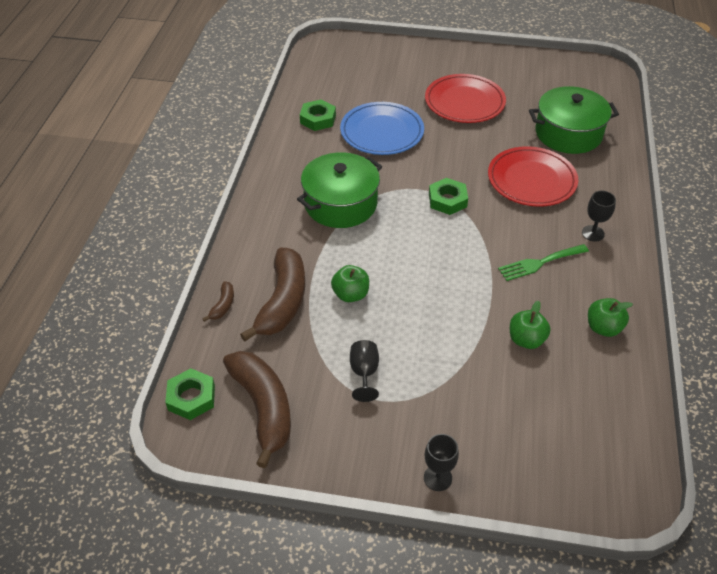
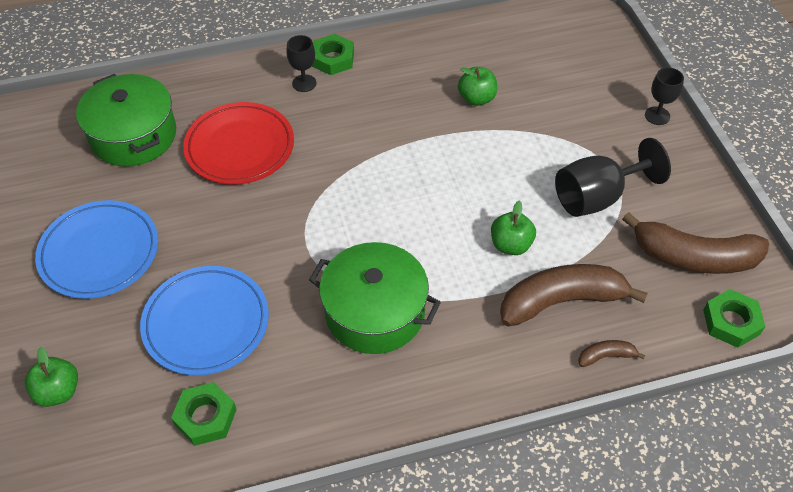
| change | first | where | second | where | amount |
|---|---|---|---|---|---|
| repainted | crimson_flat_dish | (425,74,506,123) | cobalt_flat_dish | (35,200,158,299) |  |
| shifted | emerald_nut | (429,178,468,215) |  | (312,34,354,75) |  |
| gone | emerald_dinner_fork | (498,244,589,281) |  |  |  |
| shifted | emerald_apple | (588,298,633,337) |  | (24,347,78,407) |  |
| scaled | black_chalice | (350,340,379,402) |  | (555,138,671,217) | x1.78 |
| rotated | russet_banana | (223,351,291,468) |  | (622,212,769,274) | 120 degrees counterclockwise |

···

Only lines with the word "shifted" belong in the answer; copy each of them from the material above.

> _OUTPUT FOR THIS TASK_:
| shifted | emerald_nut | (429,178,468,215) |  | (312,34,354,75) |  |
| shifted | emerald_apple | (588,298,633,337) |  | (24,347,78,407) |  |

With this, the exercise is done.